> Work to complete
Can you give these entries again with every "trapezoid" swapped for "pentagon", leaving everything else unchanged and the pictures out?

> Entries from a dataset

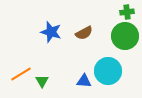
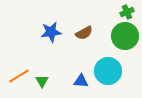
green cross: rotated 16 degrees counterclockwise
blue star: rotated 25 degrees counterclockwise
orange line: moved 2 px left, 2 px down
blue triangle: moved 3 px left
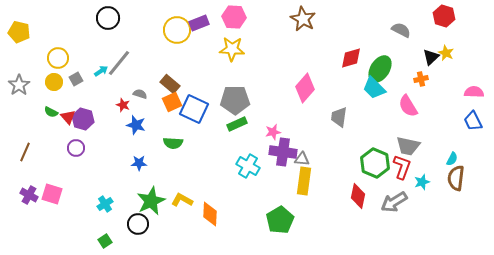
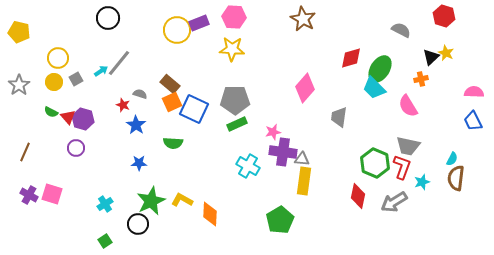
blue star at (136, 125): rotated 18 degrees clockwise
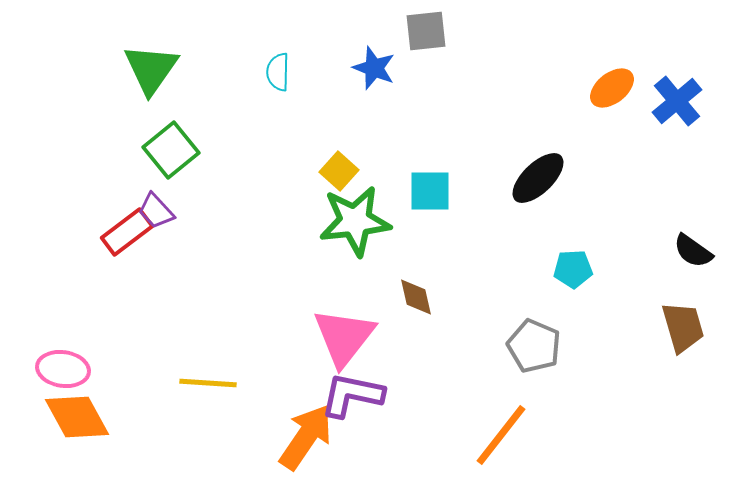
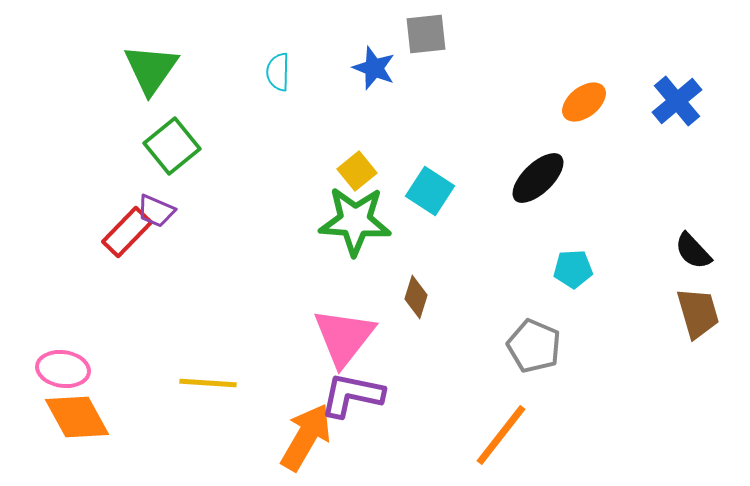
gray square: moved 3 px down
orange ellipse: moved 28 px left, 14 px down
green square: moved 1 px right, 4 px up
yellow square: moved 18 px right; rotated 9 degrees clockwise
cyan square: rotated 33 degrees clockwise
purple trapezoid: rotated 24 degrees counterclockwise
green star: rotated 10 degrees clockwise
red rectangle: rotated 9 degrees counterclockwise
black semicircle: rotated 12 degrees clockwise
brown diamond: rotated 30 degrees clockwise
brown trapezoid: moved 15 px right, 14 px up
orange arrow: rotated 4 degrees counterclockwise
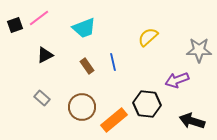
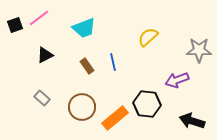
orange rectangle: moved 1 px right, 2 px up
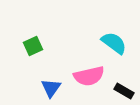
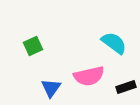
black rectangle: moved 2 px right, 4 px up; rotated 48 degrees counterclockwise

> Expected answer
green cross: rotated 16 degrees counterclockwise
blue star: rotated 25 degrees counterclockwise
orange line: moved 2 px left, 2 px down
blue triangle: moved 3 px left
blue star at (136, 125): rotated 18 degrees clockwise
gray square: moved 3 px down
orange ellipse: moved 28 px left, 14 px down
green square: moved 1 px right, 4 px up
yellow square: moved 18 px right; rotated 9 degrees clockwise
cyan square: rotated 33 degrees clockwise
purple pentagon: rotated 24 degrees counterclockwise
green star: rotated 10 degrees clockwise
red rectangle: rotated 9 degrees counterclockwise
black semicircle: rotated 12 degrees clockwise
brown diamond: rotated 30 degrees clockwise
brown pentagon: moved 15 px right, 14 px up
orange arrow: rotated 4 degrees counterclockwise
orange rectangle: moved 1 px right, 2 px up
black rectangle: moved 2 px right, 4 px up; rotated 48 degrees counterclockwise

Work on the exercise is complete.